── Data to use ──

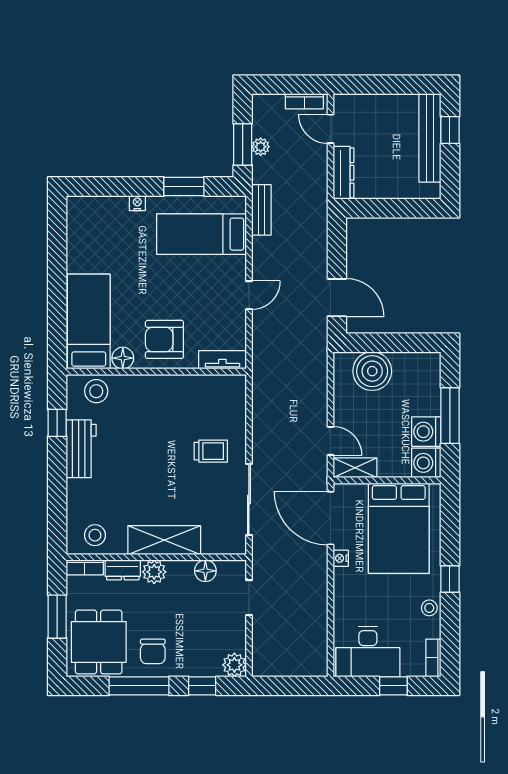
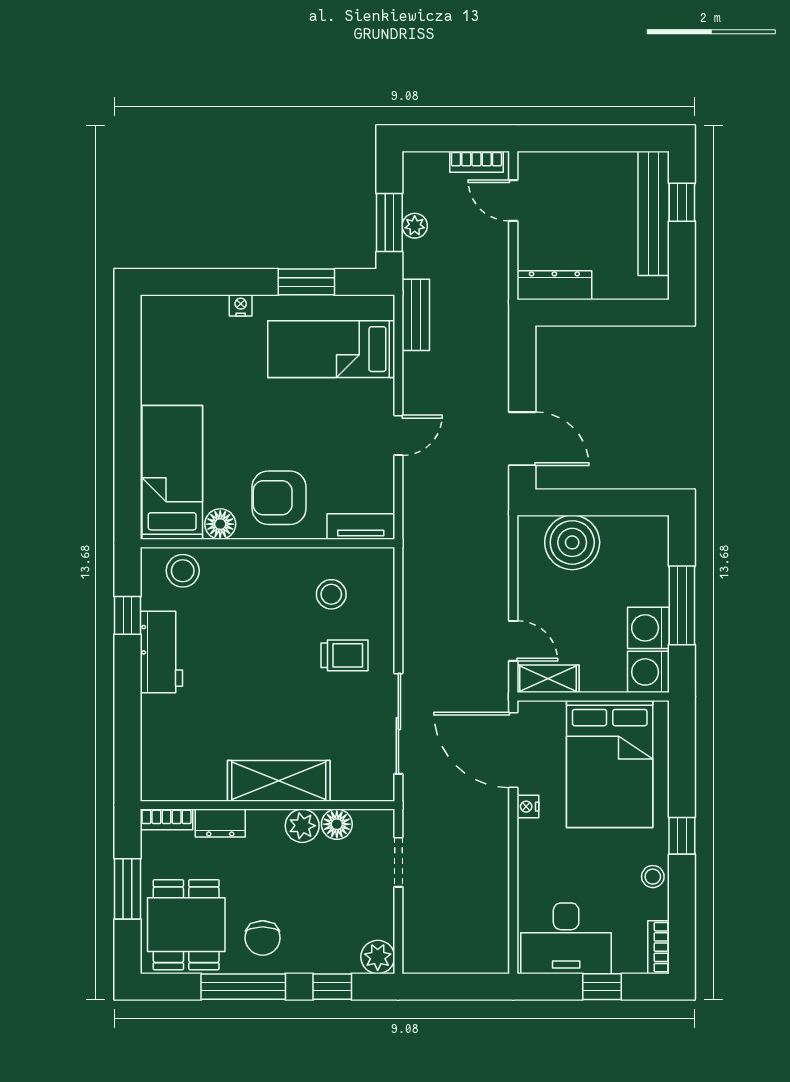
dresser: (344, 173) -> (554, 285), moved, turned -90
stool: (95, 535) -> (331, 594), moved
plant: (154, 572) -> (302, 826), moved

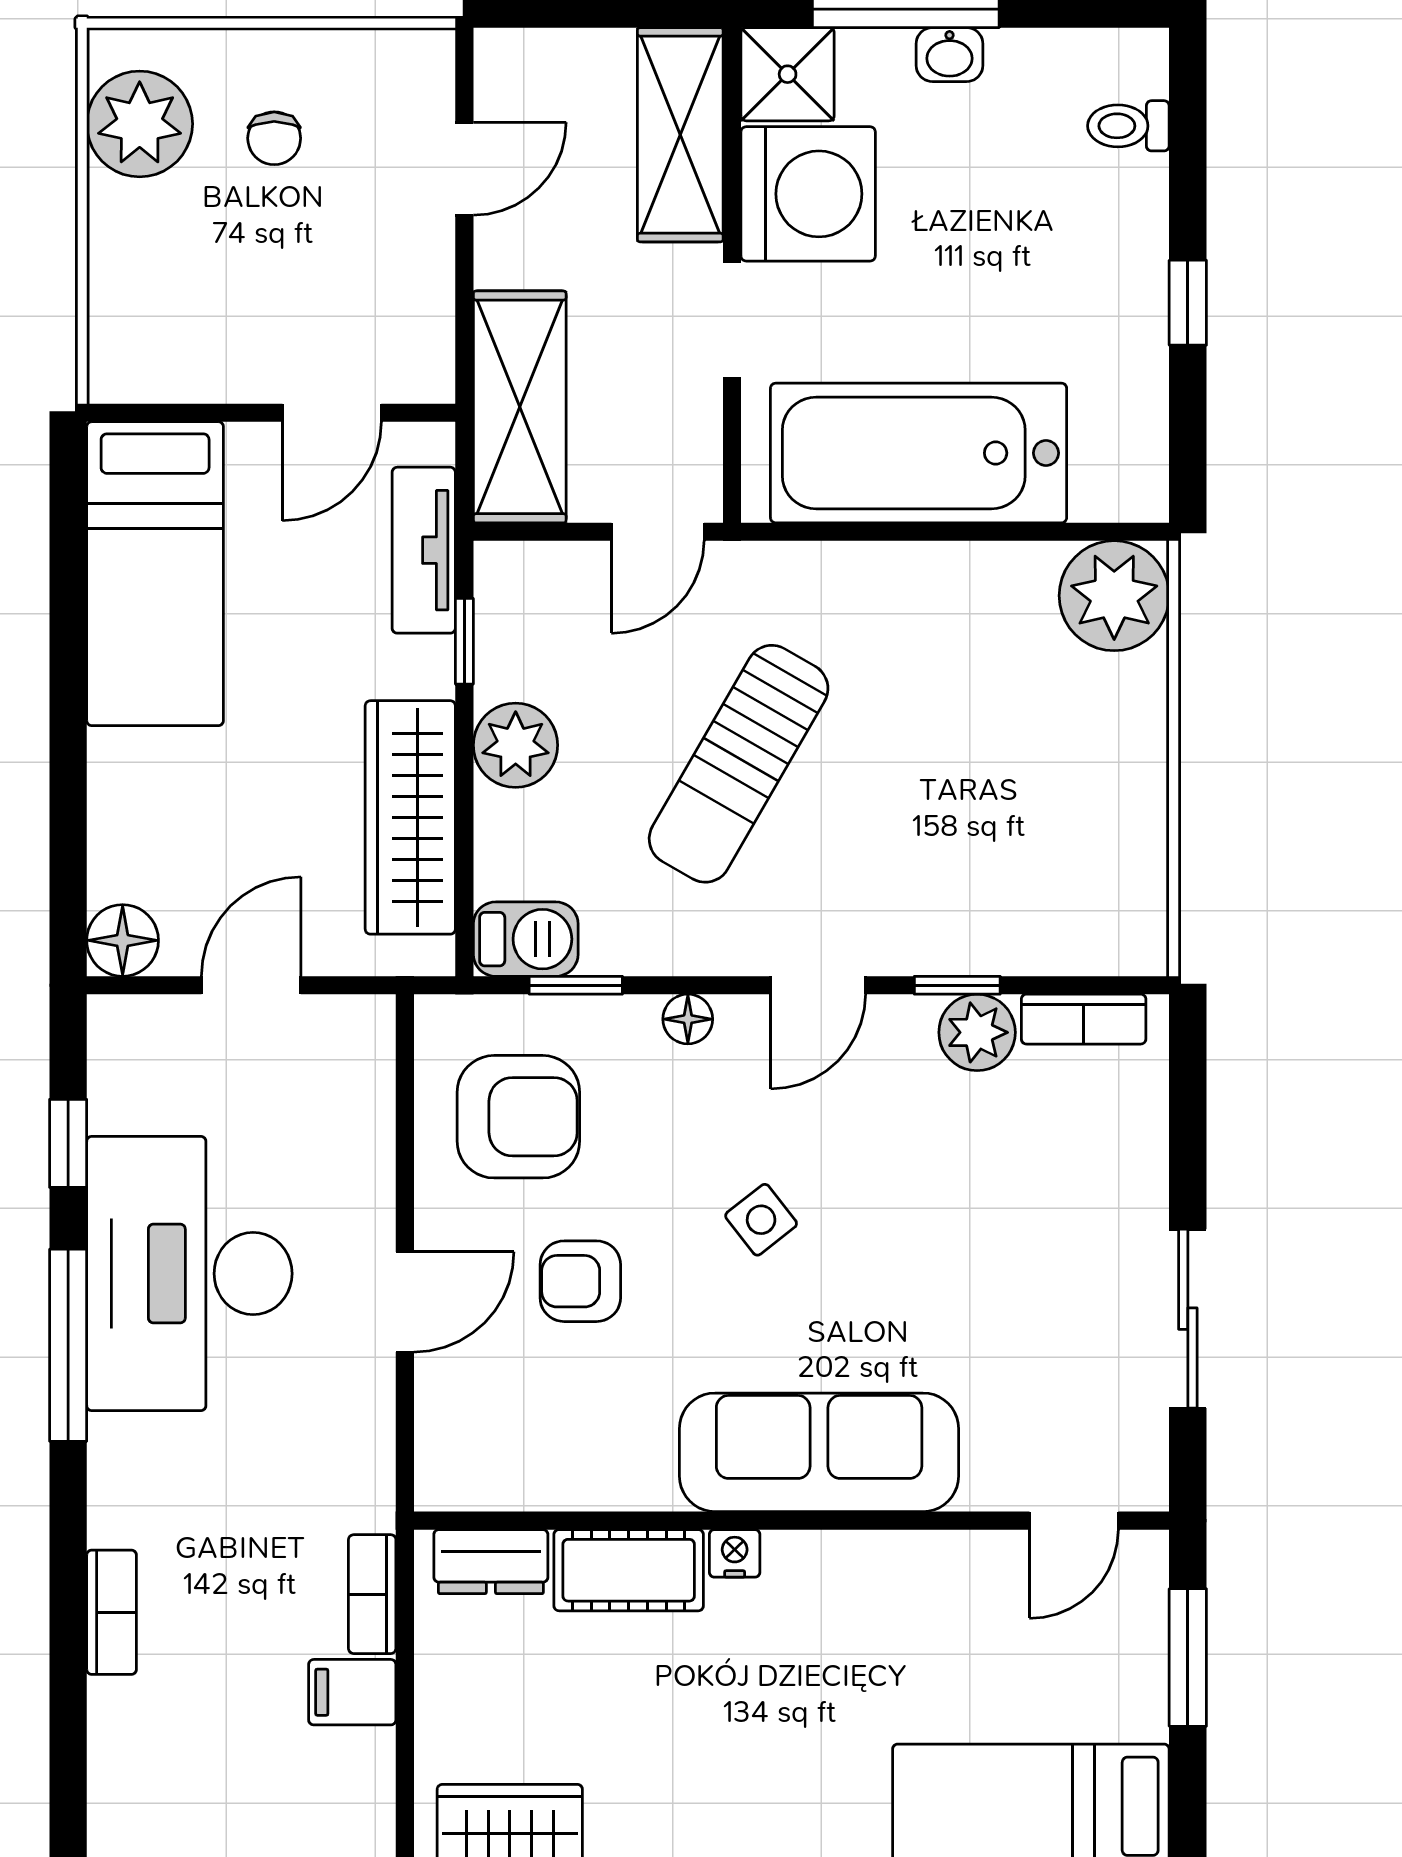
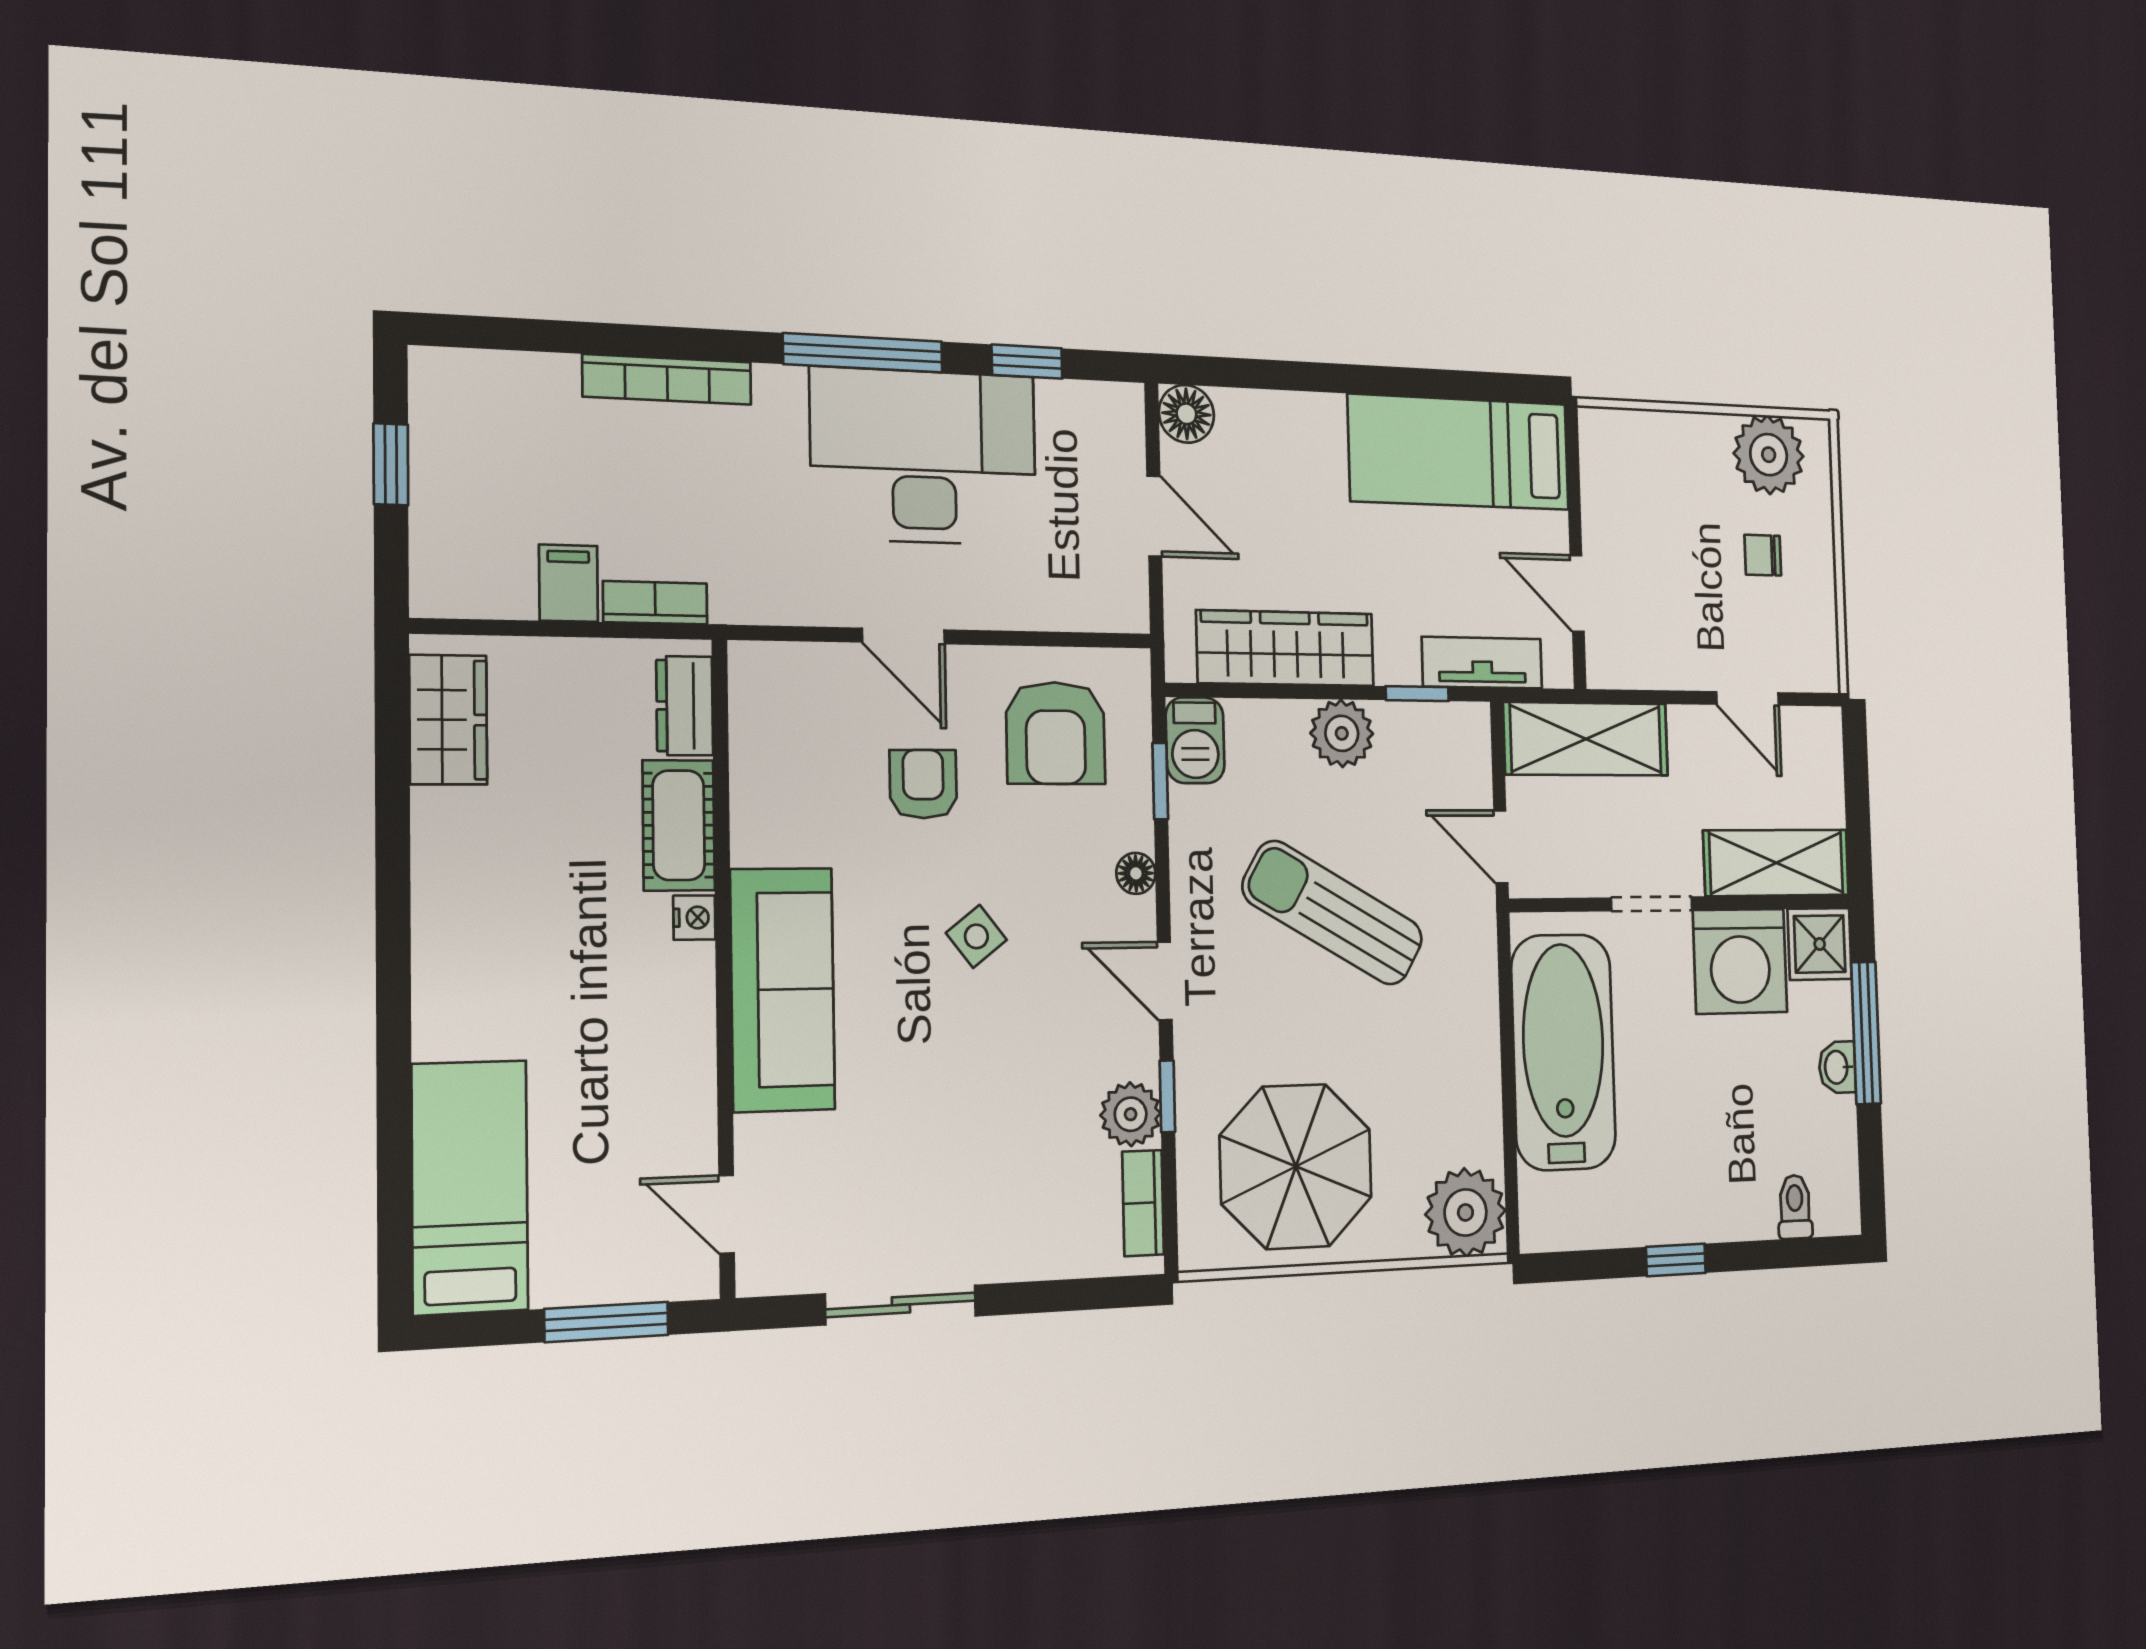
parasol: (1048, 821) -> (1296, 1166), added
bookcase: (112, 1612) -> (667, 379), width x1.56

───

Job item: Only a number is expected: how many lines of the data include the string "moved".

Solution to this exercise: 3